[Target position records]
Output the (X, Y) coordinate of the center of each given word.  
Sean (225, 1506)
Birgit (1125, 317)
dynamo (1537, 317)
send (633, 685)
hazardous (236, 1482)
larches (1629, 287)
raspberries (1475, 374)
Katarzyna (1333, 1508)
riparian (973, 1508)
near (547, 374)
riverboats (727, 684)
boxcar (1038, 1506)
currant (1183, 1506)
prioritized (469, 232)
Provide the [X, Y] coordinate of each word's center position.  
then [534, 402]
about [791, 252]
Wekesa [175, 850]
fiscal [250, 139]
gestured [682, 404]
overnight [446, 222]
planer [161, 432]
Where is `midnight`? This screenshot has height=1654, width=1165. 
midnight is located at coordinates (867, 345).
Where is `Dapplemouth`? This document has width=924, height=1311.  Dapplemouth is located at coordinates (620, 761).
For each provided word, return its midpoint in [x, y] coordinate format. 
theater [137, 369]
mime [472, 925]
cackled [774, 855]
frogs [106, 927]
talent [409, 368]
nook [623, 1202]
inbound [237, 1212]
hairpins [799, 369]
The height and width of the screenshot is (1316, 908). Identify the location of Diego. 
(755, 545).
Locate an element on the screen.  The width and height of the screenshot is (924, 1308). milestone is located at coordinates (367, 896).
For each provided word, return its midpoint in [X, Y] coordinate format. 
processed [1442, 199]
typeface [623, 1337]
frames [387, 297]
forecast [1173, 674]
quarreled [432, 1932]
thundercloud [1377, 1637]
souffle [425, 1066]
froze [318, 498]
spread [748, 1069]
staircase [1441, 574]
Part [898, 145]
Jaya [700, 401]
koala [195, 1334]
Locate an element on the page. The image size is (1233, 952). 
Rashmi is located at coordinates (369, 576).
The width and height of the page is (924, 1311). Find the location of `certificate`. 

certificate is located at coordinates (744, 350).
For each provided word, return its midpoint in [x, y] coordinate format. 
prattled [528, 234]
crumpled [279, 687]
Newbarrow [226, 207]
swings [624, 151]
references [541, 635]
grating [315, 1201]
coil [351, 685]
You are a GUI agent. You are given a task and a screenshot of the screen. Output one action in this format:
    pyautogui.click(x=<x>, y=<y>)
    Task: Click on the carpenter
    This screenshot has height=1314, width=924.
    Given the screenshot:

- [GOAL OF THE EXERCISE]: Report each line of the listing above that contains the string "format".

- [WRITTEN ANSWER]:
For each provided word, return its midpoint in [x, y] coordinate format. 
For each provided word, return its midpoint in [X, Y] coordinate format. 
For each provided word, return its midpoint in [x, y] coordinate format. 
You are a GUI agent. You are given a task and a screenshot of the screen. Output one action in this format:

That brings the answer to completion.